--- STORED DATA Enclosed Below ---

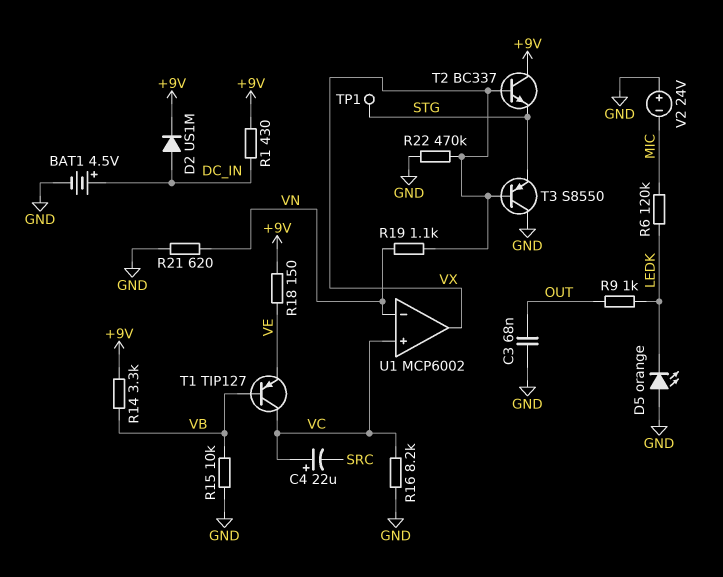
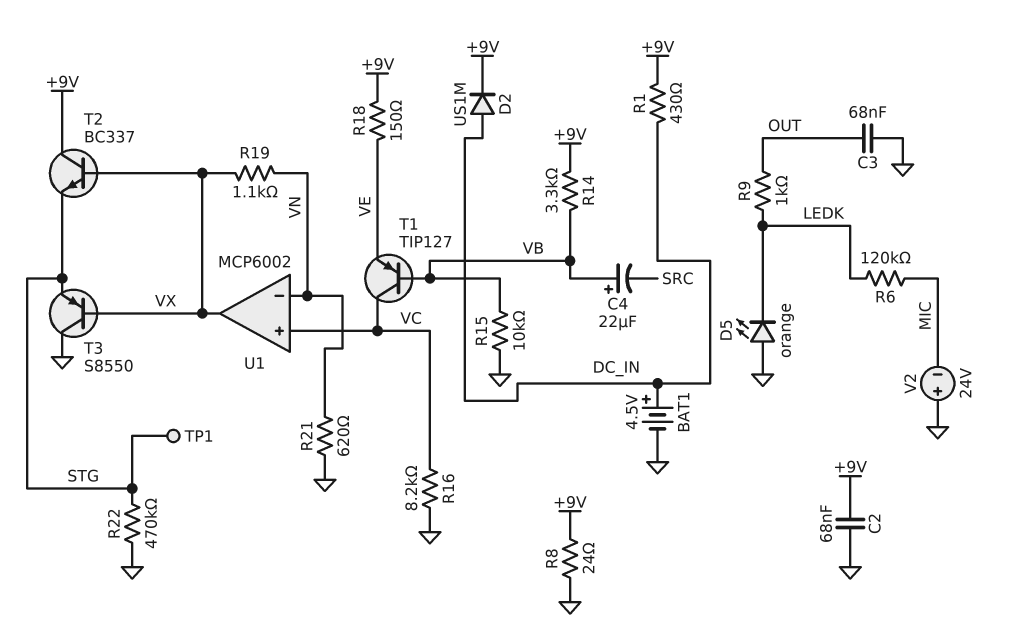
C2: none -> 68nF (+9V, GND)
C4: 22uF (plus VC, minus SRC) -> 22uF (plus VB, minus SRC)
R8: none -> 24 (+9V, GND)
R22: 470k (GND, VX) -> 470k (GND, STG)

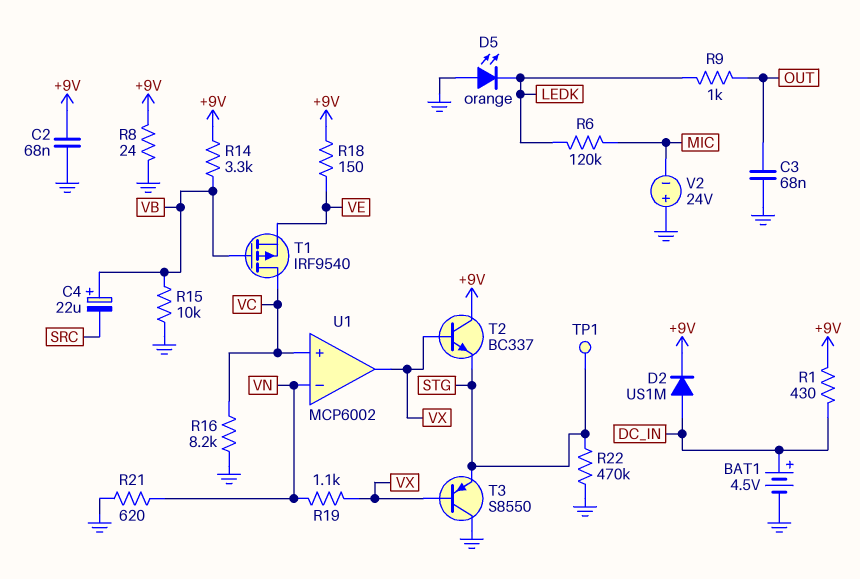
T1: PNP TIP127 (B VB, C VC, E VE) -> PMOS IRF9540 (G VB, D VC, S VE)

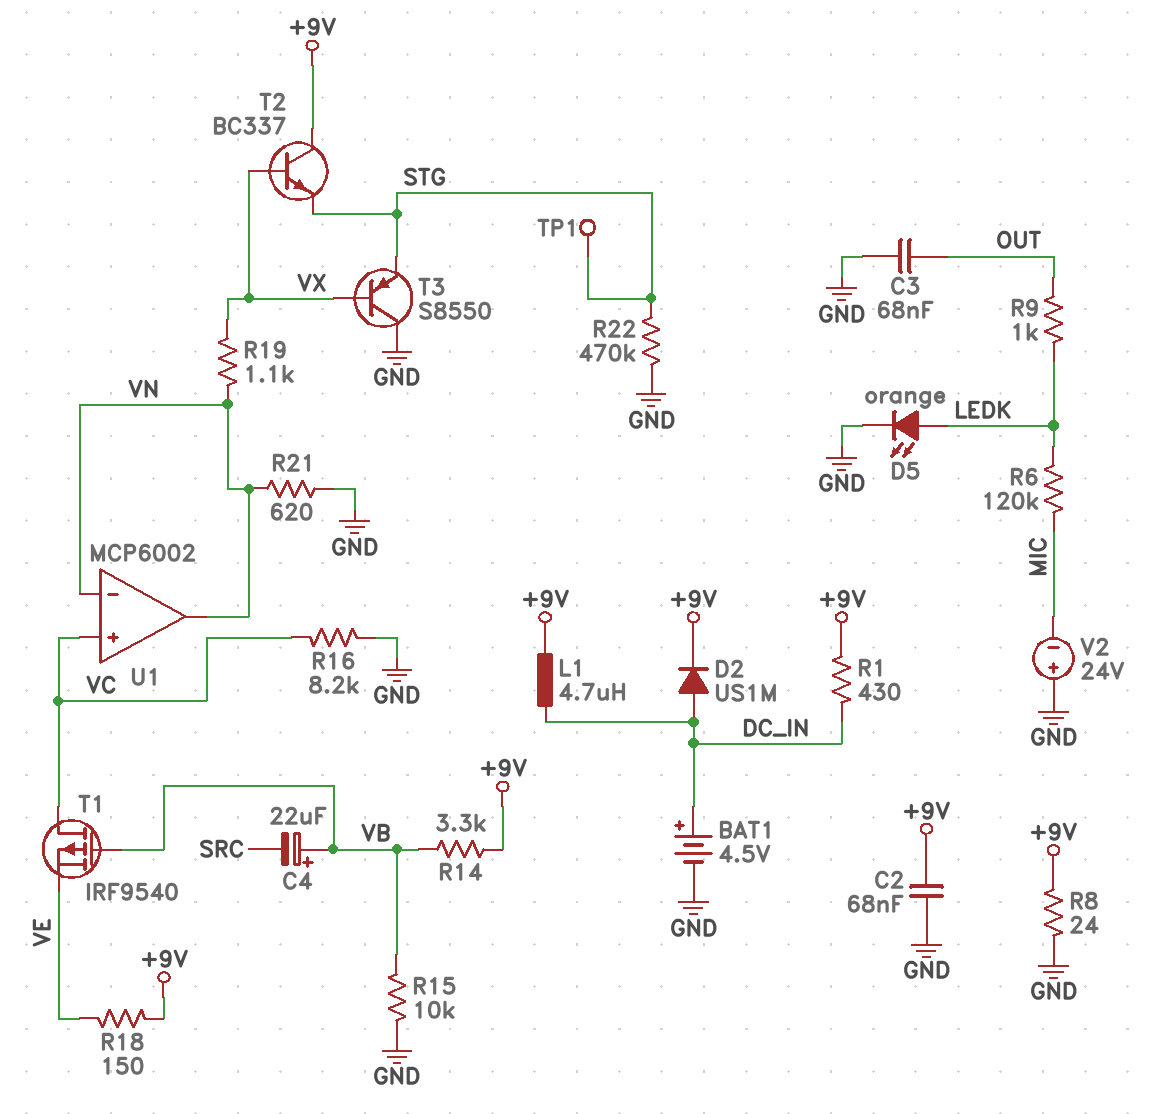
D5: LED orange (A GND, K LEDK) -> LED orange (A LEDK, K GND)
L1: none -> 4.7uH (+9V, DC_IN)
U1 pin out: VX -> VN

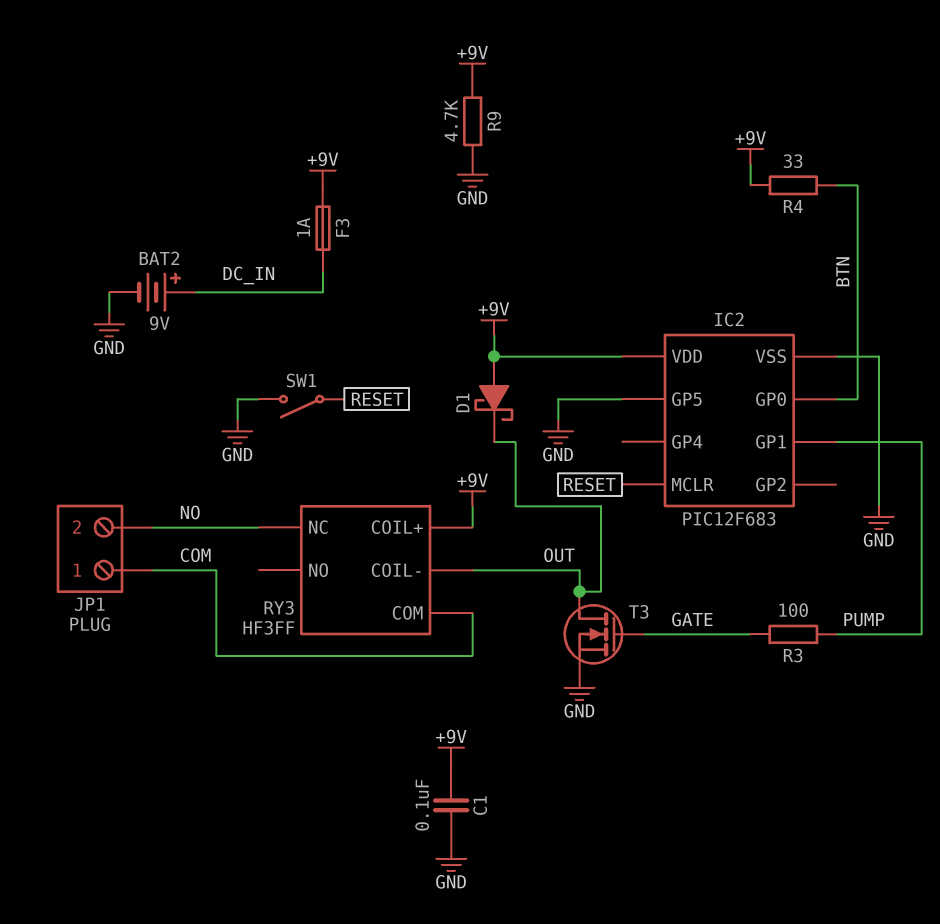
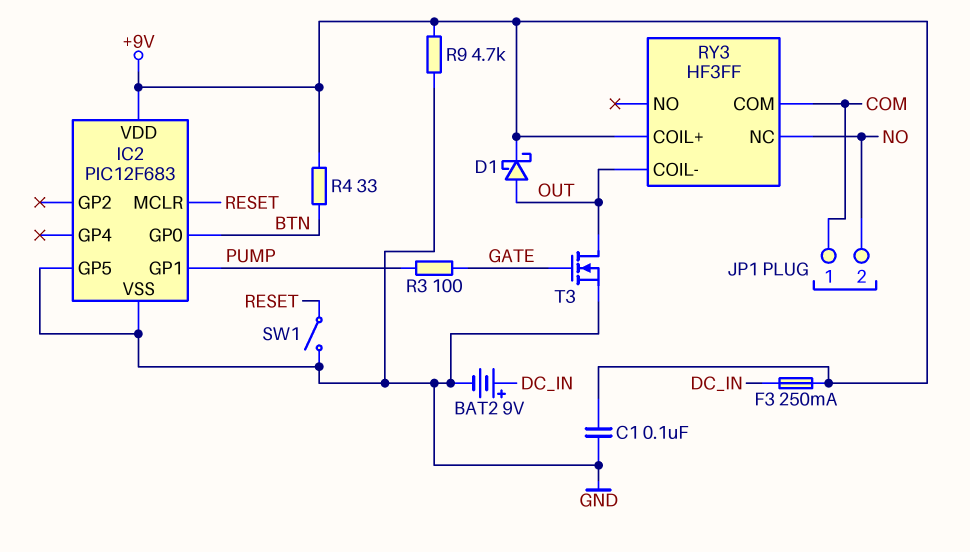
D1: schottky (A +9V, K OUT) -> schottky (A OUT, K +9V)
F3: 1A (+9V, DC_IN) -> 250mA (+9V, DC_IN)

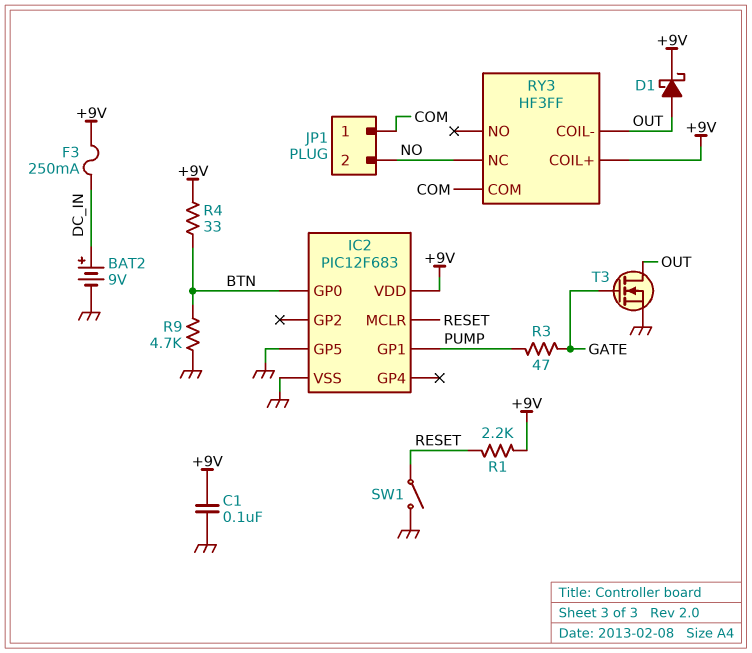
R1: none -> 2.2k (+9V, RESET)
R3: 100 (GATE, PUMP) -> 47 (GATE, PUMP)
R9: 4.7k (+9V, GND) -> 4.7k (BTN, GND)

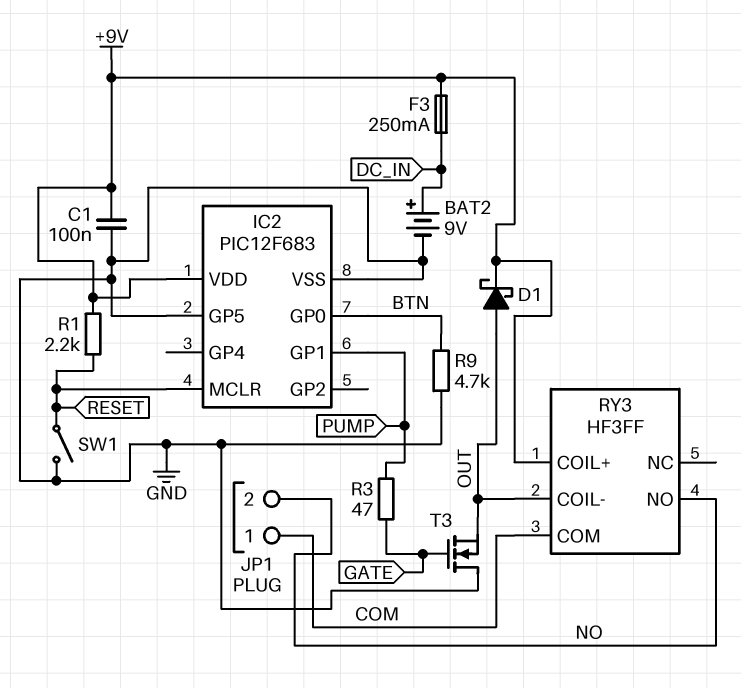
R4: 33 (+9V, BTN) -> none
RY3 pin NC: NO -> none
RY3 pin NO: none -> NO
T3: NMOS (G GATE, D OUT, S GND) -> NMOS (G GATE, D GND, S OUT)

--- End of Enclosed STORED DATA ---

• **PROBLEM STATEMENT**
Transcribe exactly, and only, the lines that extend from the one containing "RY3 pin NC: NO -> none" to the end of the records above, inclusive of both.

• **RESPONSE BOX**
RY3 pin NC: NO -> none
RY3 pin NO: none -> NO
T3: NMOS (G GATE, D OUT, S GND) -> NMOS (G GATE, D GND, S OUT)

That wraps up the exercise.